PROBLEM TO SOLVE: Every line from the line containing "[687, 207, 769, 276] (first image)" through the final line of the data is to be printed exactly; no other line is to appear.

Source records:
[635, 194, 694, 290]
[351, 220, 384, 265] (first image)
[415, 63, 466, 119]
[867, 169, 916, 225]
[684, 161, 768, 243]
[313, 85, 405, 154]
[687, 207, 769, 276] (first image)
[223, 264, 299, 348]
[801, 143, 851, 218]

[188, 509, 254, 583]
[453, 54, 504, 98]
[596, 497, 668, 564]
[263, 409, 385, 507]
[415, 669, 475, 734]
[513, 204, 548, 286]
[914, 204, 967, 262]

RESULT:
[687, 207, 769, 276] (first image)
[223, 264, 299, 348]
[801, 143, 851, 218]

[188, 509, 254, 583]
[453, 54, 504, 98]
[596, 497, 668, 564]
[263, 409, 385, 507]
[415, 669, 475, 734]
[513, 204, 548, 286]
[914, 204, 967, 262]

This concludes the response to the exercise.